WHAT NEEDS TO BE DONE
Work out how many lines of the material below mention the word "none"; reply with the number only.

SUPPLIED RECORDS
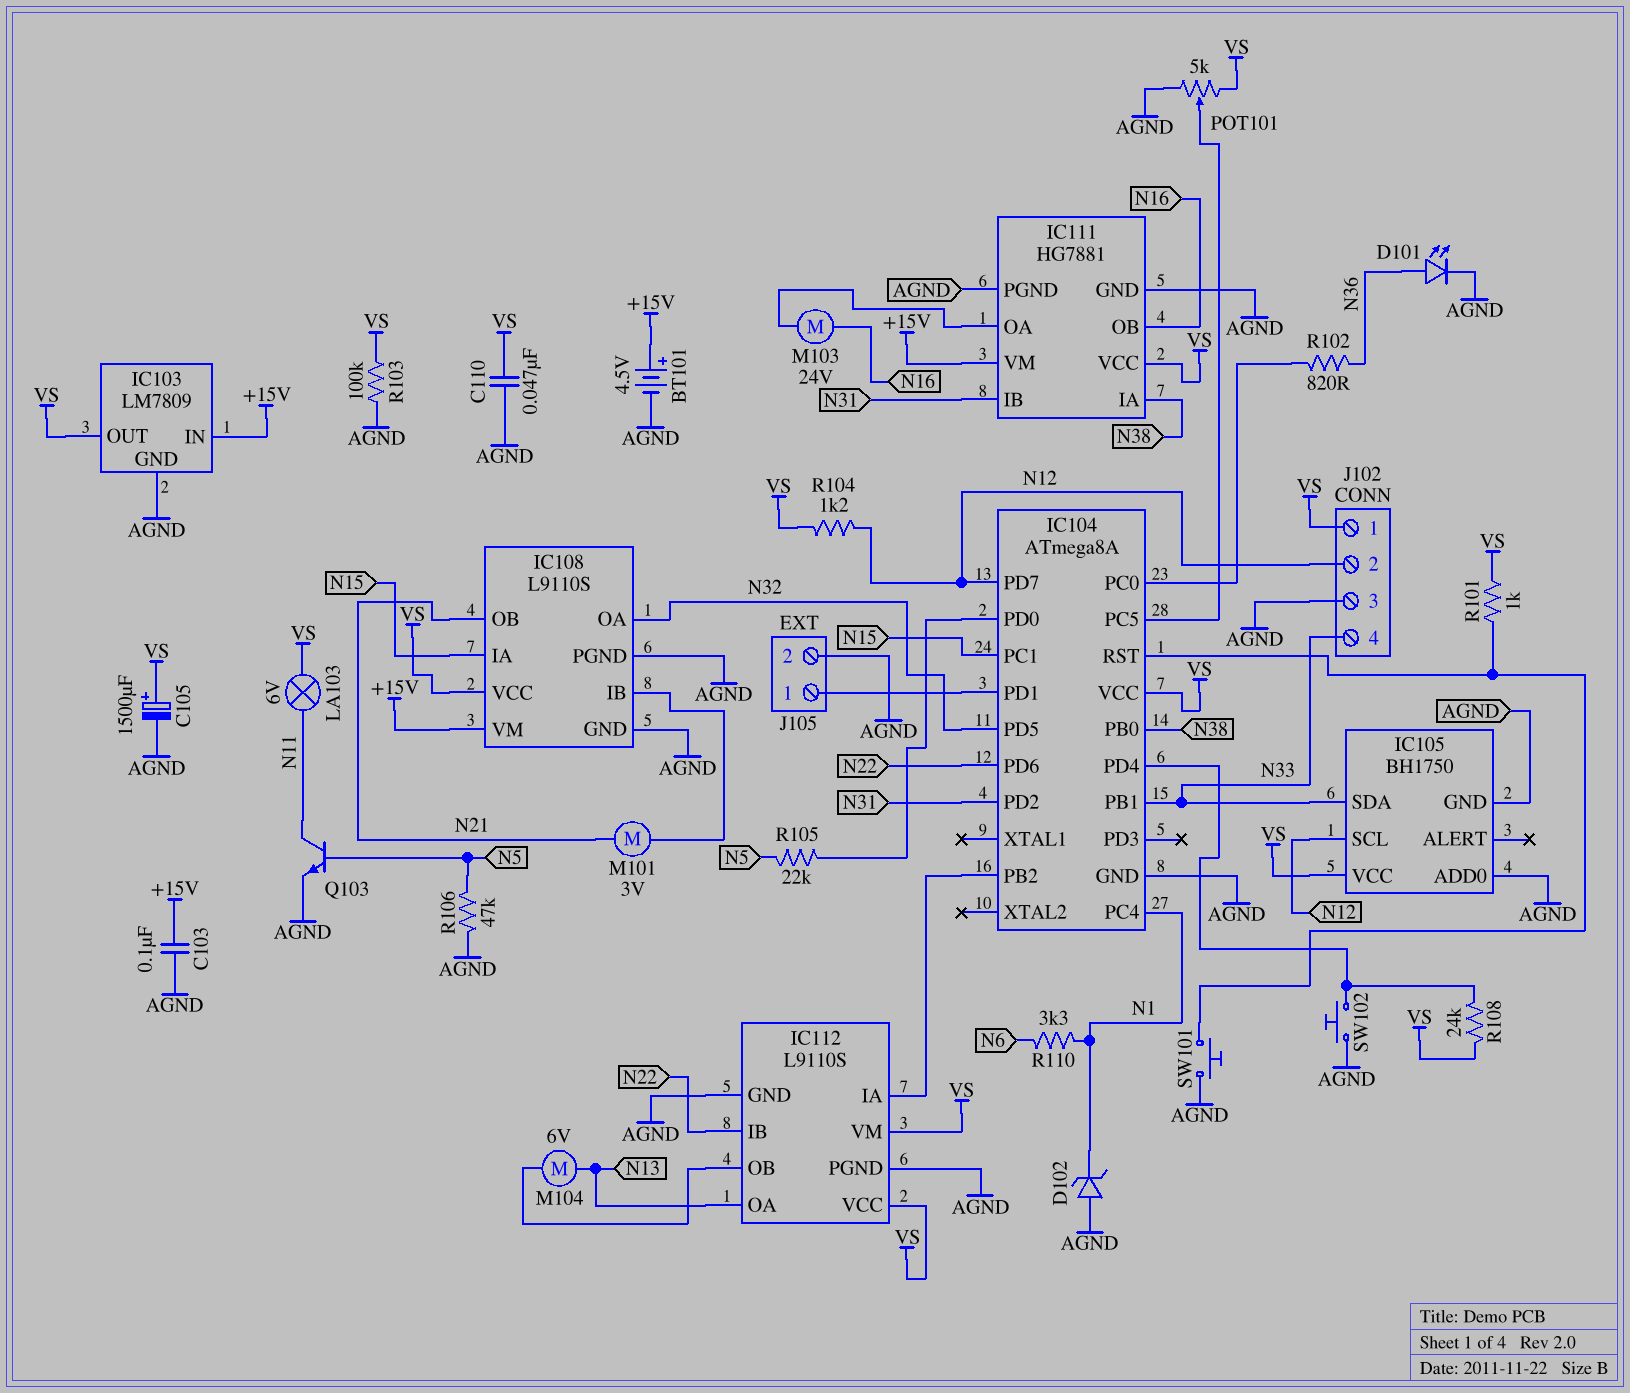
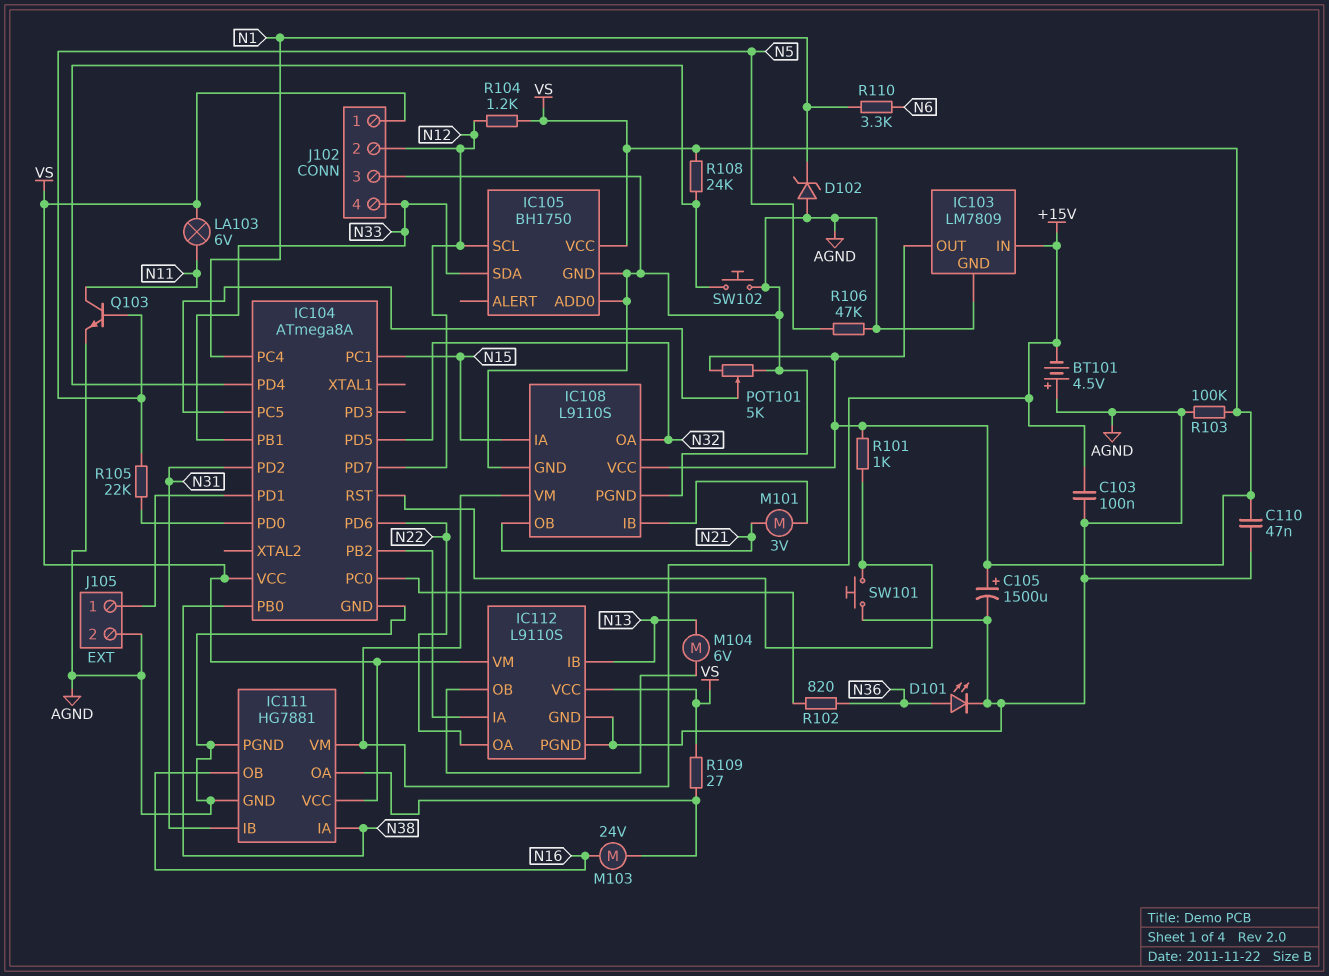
BT101: 4.5V (plus +15V, minus AGND) -> 4.5V (plus AGND, minus +15V)
IC112 pin IB: N22 -> N13
IC112 pin OA: N13 -> N22
R109: none -> 27 (IC111/OA, VS)

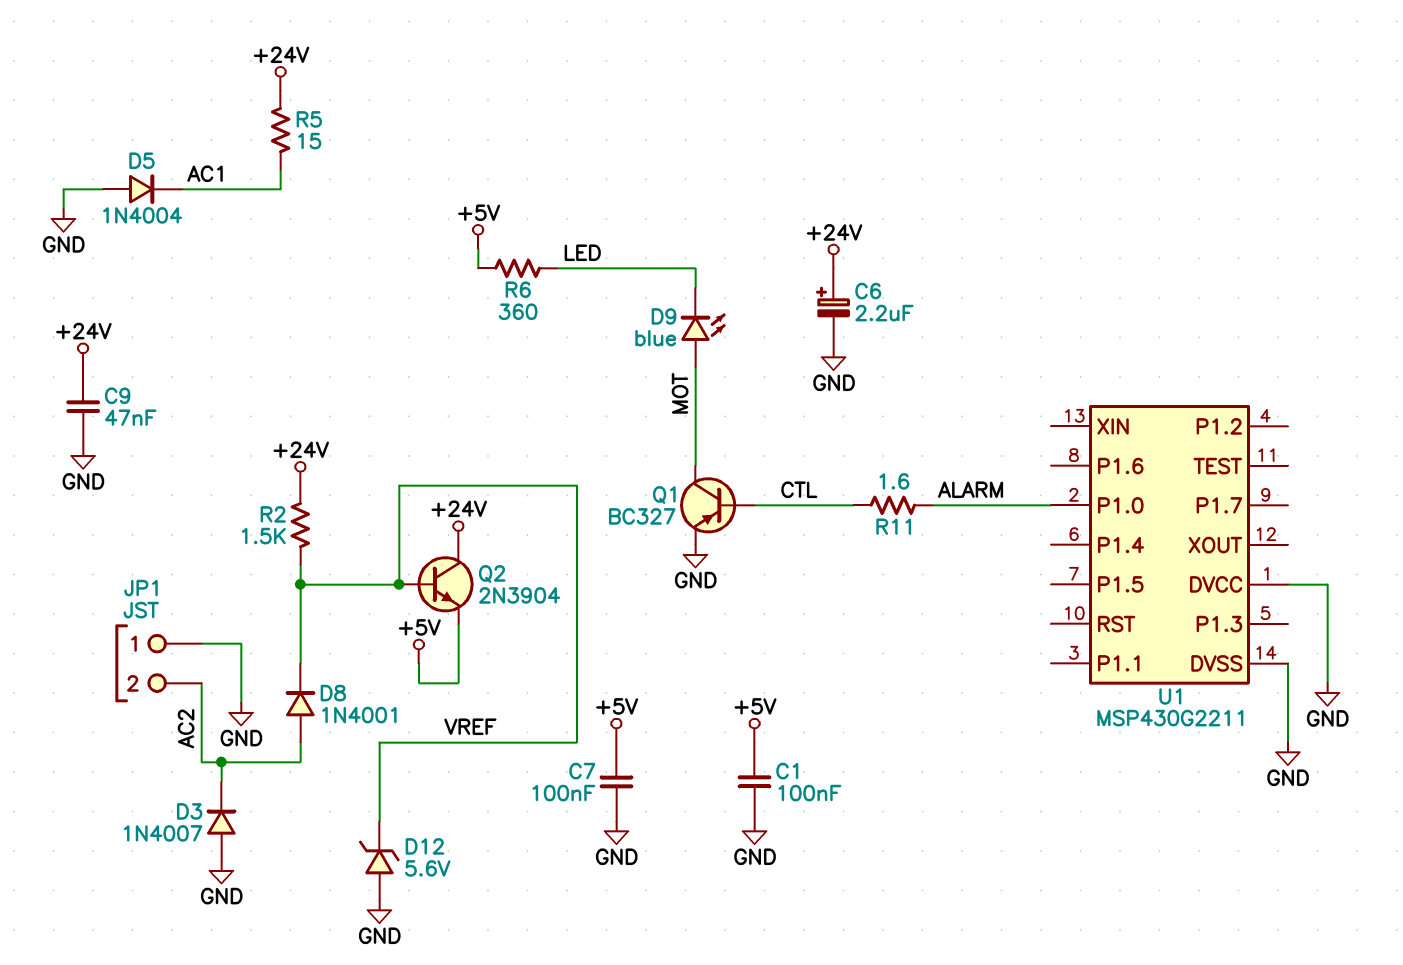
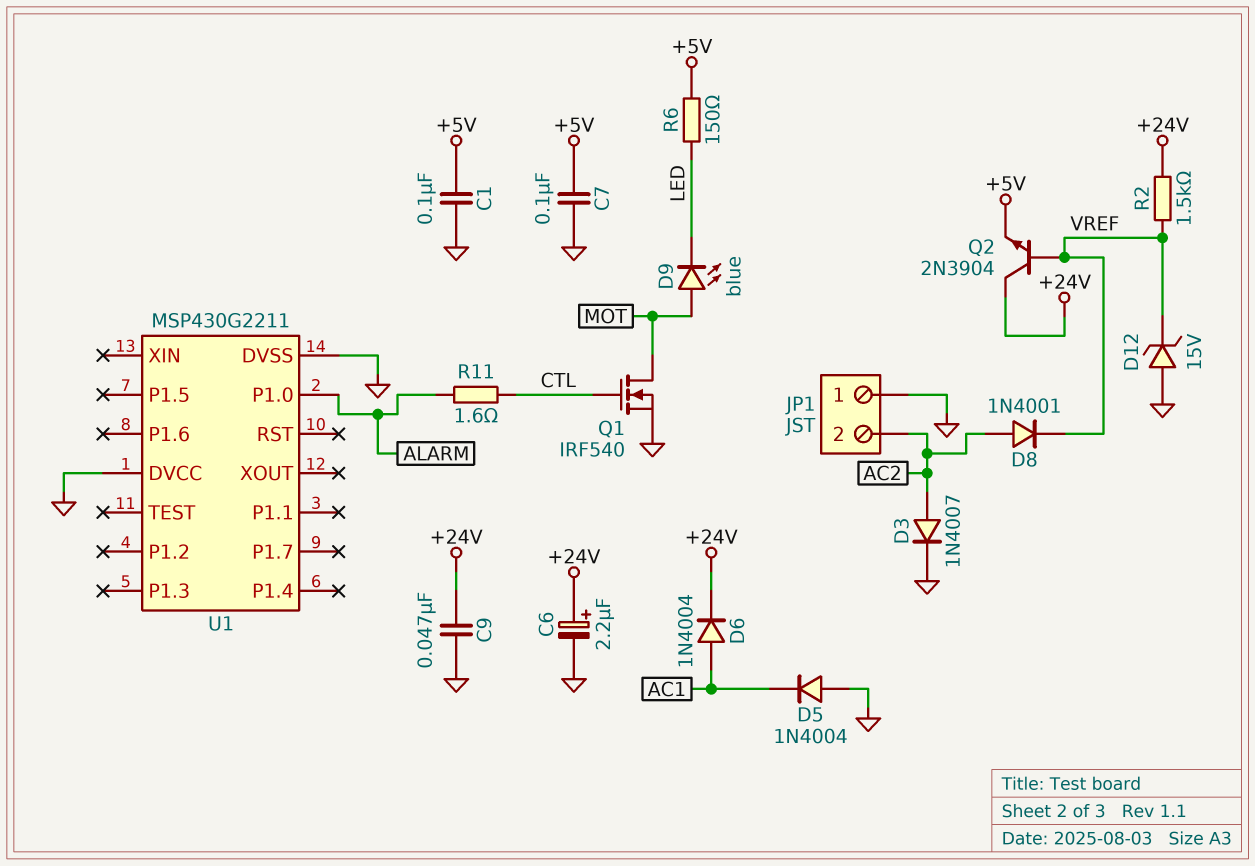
D3: diode 1N4007 (A GND, K AC2) -> diode 1N4007 (A AC2, K GND)
D6: none -> diode 1N4004 (A AC1, K +24V)
D12: zener 5.6V (A GND, K VREF) -> zener 15V (A GND, K VREF)
Q1: PNP BC327 (B CTL, C MOT, E GND) -> NMOS IRF540 (G CTL, D MOT, S GND)
R5: 15 (+24V, AC1) -> none
R6: 360 (+5V, LED) -> 150 (+5V, LED)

WRITTEN SOLUTION
3